WHAT TO DO:
Copy out all lines of the listing below that hold "ball".

SOURCE MATERIAL:
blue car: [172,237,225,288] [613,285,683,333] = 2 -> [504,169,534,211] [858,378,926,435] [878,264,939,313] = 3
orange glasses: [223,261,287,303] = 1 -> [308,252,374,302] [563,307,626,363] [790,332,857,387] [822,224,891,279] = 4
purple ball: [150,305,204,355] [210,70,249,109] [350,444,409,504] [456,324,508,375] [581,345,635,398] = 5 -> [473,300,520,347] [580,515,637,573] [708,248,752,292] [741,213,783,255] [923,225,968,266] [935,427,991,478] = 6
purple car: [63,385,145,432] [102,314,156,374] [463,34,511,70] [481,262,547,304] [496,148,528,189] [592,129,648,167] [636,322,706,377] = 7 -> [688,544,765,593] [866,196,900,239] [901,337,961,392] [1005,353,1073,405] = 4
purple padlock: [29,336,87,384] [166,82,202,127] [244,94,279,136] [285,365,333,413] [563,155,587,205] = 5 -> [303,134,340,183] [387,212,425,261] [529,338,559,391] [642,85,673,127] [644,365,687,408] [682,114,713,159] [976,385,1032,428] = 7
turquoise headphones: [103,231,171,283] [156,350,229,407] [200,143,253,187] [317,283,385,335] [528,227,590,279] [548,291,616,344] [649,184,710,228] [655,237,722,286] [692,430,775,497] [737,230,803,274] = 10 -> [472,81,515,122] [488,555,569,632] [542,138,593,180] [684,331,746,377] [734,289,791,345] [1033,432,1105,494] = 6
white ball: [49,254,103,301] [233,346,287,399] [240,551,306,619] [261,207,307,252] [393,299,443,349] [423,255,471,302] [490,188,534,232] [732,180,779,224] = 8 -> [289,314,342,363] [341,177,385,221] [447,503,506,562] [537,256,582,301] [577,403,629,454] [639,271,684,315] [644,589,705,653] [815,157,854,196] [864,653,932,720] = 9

...

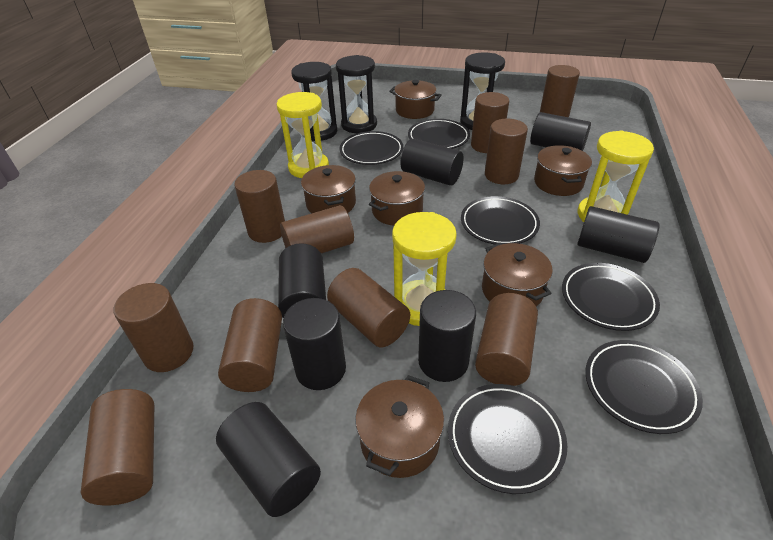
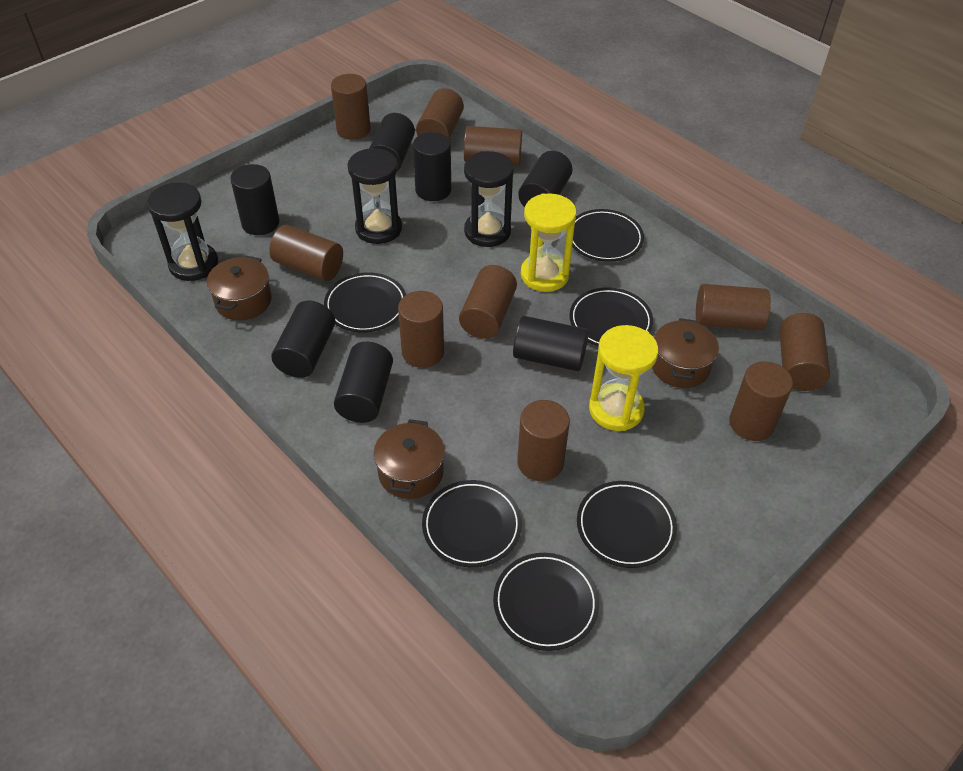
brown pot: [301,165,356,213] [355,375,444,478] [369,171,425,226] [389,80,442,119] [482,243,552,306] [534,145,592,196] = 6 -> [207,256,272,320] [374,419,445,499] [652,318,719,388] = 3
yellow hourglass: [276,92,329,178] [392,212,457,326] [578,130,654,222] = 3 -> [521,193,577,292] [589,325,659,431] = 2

OUTPUT OF THE TASK:
purple ball: [150,305,204,355] [210,70,249,109] [350,444,409,504] [456,324,508,375] [581,345,635,398] = 5 -> [473,300,520,347] [580,515,637,573] [708,248,752,292] [741,213,783,255] [923,225,968,266] [935,427,991,478] = 6
white ball: [49,254,103,301] [233,346,287,399] [240,551,306,619] [261,207,307,252] [393,299,443,349] [423,255,471,302] [490,188,534,232] [732,180,779,224] = 8 -> [289,314,342,363] [341,177,385,221] [447,503,506,562] [537,256,582,301] [577,403,629,454] [639,271,684,315] [644,589,705,653] [815,157,854,196] [864,653,932,720] = 9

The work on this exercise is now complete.